Starting with the line that contains "green banana: none", write out each line through the end of the listing, unchanged. Output nothing else.
[[ Record extracts open ]]
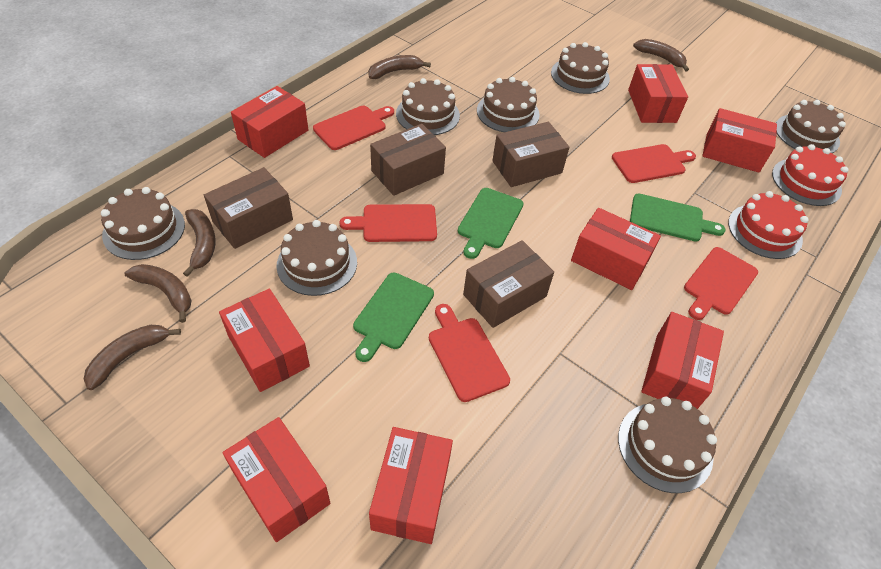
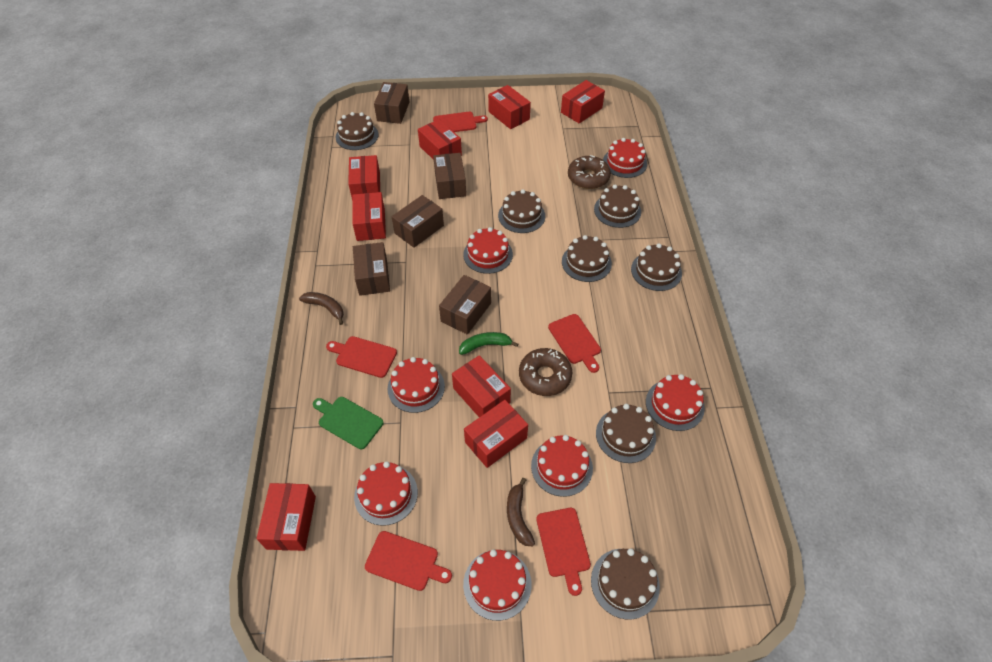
brown banana: [84,325,181,390] [125,264,192,323] [183,209,216,277] [368,55,431,79] [633,39,689,71] = 5 -> [299,292,344,325] [507,478,535,546] = 2
brown box: [204,167,293,249] [370,124,446,196] [463,240,554,328] [492,122,570,187] = 4 -> [353,242,390,296] [374,82,409,124] [392,195,444,248] [433,153,466,199] [439,275,491,335] = 5
brown donut: none = 0 -> [519,348,572,396] [568,155,611,189] = 2
green banana: none = 0 -> [459,332,518,355] = 1
green cutting board: [353,273,434,362] [458,188,524,259] [630,193,726,241] = 3 -> [313,397,384,449] = 1
red cake: [728,191,809,259] [772,144,849,206] = 2 -> [354,461,418,526] [388,357,445,413] [463,227,513,274] [463,550,532,621] [531,435,593,497] [603,138,647,178] [646,374,705,431] = 7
[[ Record extracts closed ]]
Solution to the exercise:
green banana: none = 0 -> [459,332,518,355] = 1
green cutting board: [353,273,434,362] [458,188,524,259] [630,193,726,241] = 3 -> [313,397,384,449] = 1
red cake: [728,191,809,259] [772,144,849,206] = 2 -> [354,461,418,526] [388,357,445,413] [463,227,513,274] [463,550,532,621] [531,435,593,497] [603,138,647,178] [646,374,705,431] = 7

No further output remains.